[Opening Exercise inputs section]

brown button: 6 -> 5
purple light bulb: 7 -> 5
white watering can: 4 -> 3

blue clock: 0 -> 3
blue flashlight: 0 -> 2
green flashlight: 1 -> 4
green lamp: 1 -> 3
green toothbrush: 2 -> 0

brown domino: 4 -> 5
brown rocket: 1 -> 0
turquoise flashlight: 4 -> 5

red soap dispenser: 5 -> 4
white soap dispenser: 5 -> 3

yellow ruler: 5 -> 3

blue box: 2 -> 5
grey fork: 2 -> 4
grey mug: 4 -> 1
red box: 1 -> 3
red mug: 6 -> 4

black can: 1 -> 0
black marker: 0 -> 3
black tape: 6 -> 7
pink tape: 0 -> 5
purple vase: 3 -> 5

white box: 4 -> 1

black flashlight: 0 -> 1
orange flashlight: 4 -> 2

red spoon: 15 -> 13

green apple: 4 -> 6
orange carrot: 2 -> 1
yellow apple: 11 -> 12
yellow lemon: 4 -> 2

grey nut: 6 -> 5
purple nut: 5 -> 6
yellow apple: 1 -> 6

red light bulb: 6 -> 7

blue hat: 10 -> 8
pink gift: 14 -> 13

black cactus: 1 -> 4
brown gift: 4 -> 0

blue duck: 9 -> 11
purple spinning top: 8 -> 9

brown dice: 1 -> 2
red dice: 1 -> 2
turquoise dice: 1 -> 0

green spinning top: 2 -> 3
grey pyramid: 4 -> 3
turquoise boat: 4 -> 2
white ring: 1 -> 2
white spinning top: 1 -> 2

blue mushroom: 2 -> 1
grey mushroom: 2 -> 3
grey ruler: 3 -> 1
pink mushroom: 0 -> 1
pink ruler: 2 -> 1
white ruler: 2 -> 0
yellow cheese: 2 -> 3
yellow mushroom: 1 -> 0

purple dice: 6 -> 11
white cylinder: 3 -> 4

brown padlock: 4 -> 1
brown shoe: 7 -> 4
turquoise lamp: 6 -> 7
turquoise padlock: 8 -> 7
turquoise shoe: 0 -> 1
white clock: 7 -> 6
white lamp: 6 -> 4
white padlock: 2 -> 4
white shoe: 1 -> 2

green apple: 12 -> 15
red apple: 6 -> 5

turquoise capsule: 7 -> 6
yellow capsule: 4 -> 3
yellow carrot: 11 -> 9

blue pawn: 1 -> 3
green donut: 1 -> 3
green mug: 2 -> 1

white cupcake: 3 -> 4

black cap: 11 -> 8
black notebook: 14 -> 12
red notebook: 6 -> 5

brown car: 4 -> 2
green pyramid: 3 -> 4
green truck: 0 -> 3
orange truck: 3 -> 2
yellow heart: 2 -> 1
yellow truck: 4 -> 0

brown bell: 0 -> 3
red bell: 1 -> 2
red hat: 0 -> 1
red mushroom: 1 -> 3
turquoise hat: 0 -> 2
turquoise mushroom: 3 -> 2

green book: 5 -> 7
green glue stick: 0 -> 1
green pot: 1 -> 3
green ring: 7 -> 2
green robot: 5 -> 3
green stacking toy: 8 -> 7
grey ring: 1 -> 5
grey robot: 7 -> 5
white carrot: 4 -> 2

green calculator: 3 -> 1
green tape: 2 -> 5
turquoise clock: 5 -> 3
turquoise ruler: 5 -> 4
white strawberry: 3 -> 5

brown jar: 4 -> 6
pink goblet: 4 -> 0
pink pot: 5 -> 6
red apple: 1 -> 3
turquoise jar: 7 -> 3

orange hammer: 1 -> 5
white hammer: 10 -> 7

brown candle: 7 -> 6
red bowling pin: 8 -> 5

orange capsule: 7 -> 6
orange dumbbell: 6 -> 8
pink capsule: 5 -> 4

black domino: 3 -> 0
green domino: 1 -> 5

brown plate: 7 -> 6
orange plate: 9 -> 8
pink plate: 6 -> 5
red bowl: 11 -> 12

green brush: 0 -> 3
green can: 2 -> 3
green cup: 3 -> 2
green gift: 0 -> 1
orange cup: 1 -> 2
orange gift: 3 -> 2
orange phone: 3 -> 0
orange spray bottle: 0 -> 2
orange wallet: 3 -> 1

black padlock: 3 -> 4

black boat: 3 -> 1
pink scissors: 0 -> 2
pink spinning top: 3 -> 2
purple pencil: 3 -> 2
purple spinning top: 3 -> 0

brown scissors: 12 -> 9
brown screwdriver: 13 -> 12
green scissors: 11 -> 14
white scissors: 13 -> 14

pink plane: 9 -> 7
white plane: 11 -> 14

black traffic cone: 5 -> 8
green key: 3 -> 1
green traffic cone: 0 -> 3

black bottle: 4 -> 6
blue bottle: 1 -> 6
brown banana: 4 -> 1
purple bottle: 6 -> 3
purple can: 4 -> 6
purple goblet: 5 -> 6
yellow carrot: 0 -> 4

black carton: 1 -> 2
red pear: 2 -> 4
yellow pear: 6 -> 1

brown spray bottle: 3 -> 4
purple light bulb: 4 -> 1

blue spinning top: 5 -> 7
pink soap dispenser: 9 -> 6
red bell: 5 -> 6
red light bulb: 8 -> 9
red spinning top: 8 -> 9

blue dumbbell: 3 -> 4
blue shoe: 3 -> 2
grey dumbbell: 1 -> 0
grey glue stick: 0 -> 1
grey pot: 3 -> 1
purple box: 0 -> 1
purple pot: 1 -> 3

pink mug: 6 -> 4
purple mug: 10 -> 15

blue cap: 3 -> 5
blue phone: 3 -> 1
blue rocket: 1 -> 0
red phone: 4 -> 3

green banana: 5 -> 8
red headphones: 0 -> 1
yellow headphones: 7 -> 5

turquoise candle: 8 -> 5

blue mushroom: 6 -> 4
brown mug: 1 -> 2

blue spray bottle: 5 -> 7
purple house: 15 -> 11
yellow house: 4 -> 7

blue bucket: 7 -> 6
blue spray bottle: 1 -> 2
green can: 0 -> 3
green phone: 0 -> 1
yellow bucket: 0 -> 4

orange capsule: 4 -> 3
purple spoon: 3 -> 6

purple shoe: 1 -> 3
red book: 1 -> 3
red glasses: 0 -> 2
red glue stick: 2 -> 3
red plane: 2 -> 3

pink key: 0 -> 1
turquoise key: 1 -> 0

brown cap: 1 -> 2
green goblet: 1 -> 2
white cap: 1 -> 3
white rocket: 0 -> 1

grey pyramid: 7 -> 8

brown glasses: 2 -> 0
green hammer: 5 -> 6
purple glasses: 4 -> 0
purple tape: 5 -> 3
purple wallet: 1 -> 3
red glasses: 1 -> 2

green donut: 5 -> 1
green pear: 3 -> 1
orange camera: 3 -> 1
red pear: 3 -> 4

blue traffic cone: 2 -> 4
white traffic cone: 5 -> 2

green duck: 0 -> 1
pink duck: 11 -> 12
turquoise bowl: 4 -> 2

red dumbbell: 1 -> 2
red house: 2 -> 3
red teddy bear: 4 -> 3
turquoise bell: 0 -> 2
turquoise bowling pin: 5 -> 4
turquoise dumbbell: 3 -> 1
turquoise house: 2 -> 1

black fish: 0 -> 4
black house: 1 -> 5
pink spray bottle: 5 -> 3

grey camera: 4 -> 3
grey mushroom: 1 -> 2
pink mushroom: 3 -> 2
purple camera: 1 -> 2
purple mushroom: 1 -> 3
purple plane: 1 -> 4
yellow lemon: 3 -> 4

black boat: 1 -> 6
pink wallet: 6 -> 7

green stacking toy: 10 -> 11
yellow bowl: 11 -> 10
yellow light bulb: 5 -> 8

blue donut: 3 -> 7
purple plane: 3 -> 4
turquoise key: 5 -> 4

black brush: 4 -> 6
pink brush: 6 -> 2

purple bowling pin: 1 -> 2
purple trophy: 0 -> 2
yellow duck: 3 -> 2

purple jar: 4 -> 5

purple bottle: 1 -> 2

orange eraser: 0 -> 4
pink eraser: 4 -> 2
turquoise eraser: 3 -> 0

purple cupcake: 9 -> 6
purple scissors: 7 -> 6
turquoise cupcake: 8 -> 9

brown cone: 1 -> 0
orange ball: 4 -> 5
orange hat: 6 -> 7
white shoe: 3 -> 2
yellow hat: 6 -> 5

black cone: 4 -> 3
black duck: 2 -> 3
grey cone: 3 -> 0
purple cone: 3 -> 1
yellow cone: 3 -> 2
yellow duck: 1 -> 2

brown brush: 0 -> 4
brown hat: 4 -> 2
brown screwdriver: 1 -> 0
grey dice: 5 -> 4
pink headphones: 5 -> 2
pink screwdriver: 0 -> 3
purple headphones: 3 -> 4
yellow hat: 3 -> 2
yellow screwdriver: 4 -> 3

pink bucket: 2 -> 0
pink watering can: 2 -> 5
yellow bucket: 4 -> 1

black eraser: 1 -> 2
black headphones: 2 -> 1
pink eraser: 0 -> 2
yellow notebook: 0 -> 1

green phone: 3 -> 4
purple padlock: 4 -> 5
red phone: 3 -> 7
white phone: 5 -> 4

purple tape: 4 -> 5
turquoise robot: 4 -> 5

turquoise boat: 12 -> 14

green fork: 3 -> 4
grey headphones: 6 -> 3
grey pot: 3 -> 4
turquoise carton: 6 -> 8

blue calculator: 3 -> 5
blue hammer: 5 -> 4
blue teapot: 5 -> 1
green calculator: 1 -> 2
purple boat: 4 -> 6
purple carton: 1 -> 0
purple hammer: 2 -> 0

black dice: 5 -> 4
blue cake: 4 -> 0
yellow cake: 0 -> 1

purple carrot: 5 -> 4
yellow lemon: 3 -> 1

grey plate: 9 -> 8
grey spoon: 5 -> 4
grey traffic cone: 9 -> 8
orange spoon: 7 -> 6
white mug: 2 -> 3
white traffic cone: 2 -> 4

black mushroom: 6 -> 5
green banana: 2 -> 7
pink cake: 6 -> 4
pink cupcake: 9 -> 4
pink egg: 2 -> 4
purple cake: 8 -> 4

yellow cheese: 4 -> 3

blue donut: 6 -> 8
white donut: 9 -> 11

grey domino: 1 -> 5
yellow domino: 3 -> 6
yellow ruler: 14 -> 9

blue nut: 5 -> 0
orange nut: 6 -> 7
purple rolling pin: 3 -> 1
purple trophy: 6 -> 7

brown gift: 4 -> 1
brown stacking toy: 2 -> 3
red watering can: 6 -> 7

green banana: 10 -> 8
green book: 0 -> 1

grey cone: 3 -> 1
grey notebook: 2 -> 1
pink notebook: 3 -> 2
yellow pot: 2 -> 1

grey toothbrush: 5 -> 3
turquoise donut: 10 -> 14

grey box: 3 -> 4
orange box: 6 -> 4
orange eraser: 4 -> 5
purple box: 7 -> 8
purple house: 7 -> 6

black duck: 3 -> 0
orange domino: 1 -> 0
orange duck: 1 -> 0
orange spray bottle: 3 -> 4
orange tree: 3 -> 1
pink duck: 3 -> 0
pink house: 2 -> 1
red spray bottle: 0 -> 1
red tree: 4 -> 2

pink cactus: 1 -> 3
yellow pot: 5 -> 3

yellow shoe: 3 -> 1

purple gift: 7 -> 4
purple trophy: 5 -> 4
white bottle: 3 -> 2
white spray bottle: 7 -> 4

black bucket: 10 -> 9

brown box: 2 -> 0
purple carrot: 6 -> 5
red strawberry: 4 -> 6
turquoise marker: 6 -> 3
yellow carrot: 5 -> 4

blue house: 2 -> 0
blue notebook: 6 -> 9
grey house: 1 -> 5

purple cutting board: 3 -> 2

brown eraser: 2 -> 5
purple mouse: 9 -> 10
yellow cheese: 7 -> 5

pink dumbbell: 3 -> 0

[Closing Exercise inputs section]

Task instructions — What is needed is a verbatim copy of every line in the records above from the one containing "brown car: 4 -> 2" down to the one containing "green traffic cone: 0 -> 3", both included, and nothing more.

Task answer —
brown car: 4 -> 2
green pyramid: 3 -> 4
green truck: 0 -> 3
orange truck: 3 -> 2
yellow heart: 2 -> 1
yellow truck: 4 -> 0

brown bell: 0 -> 3
red bell: 1 -> 2
red hat: 0 -> 1
red mushroom: 1 -> 3
turquoise hat: 0 -> 2
turquoise mushroom: 3 -> 2

green book: 5 -> 7
green glue stick: 0 -> 1
green pot: 1 -> 3
green ring: 7 -> 2
green robot: 5 -> 3
green stacking toy: 8 -> 7
grey ring: 1 -> 5
grey robot: 7 -> 5
white carrot: 4 -> 2

green calculator: 3 -> 1
green tape: 2 -> 5
turquoise clock: 5 -> 3
turquoise ruler: 5 -> 4
white strawberry: 3 -> 5

brown jar: 4 -> 6
pink goblet: 4 -> 0
pink pot: 5 -> 6
red apple: 1 -> 3
turquoise jar: 7 -> 3

orange hammer: 1 -> 5
white hammer: 10 -> 7

brown candle: 7 -> 6
red bowling pin: 8 -> 5

orange capsule: 7 -> 6
orange dumbbell: 6 -> 8
pink capsule: 5 -> 4

black domino: 3 -> 0
green domino: 1 -> 5

brown plate: 7 -> 6
orange plate: 9 -> 8
pink plate: 6 -> 5
red bowl: 11 -> 12

green brush: 0 -> 3
green can: 2 -> 3
green cup: 3 -> 2
green gift: 0 -> 1
orange cup: 1 -> 2
orange gift: 3 -> 2
orange phone: 3 -> 0
orange spray bottle: 0 -> 2
orange wallet: 3 -> 1

black padlock: 3 -> 4

black boat: 3 -> 1
pink scissors: 0 -> 2
pink spinning top: 3 -> 2
purple pencil: 3 -> 2
purple spinning top: 3 -> 0

brown scissors: 12 -> 9
brown screwdriver: 13 -> 12
green scissors: 11 -> 14
white scissors: 13 -> 14

pink plane: 9 -> 7
white plane: 11 -> 14

black traffic cone: 5 -> 8
green key: 3 -> 1
green traffic cone: 0 -> 3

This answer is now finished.